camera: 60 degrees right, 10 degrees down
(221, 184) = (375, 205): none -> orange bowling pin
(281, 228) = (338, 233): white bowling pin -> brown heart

------------------------------------

What you should do —
Write out the complete material a second time, matching it exactly.

Answer to this problem —
camera: 60 degrees right, 10 degrees down
(221, 184) = (375, 205): none -> orange bowling pin
(281, 228) = (338, 233): white bowling pin -> brown heart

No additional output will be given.